[Collection entries]
· · · · ·
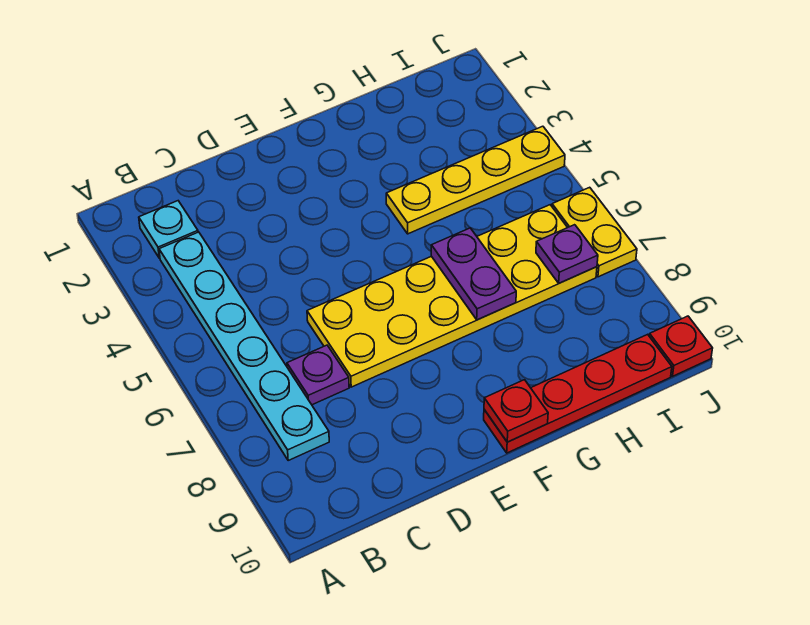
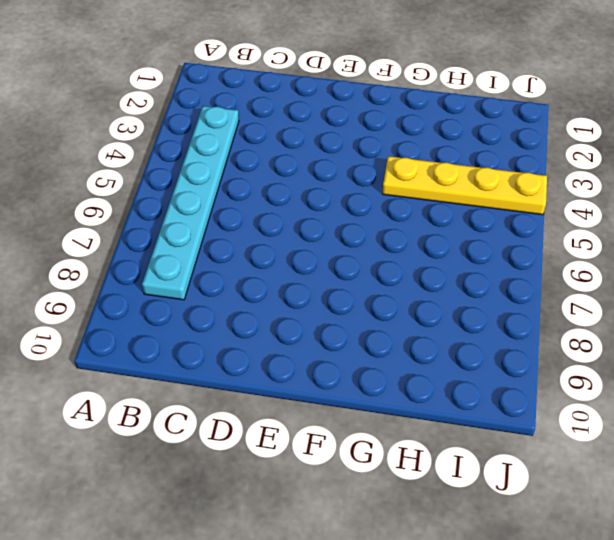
none -> cyan plate B2 level 1
none -> purple plate C7 level 1

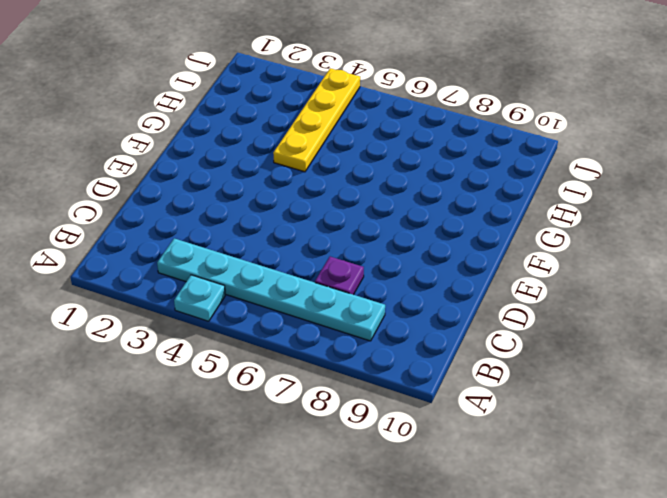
cyan plate A4 level 1 -> cyan plate B2 level 1
none -> yellow plate D6:I7 level 1
none -> red plate F10:I10 level 1

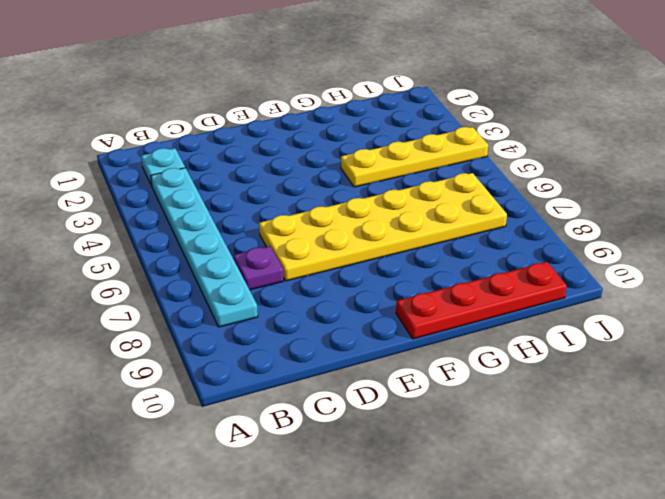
none -> yellow plate J6:J7 level 1
none -> red plate J10 level 1

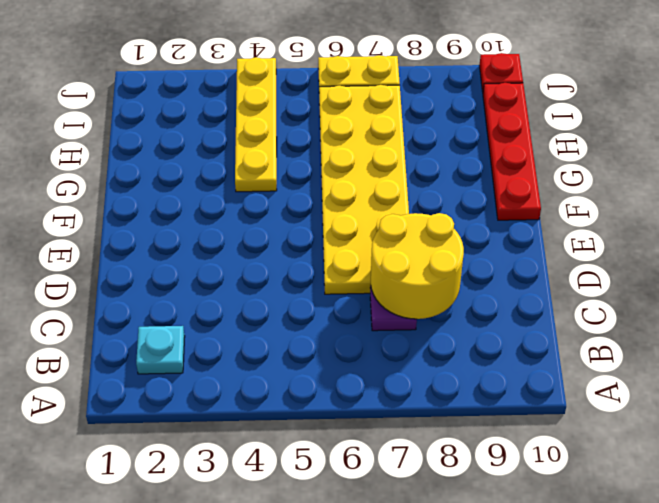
yellow round brick C7:D8 level 2 -> none
none -> cyan plate B3:B8 level 1
none -> red plate F10 level 2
· · · · ·
Number of lines with the string "plate" in the data above: report this figure and nothing more.

COMPLETED TASK —
9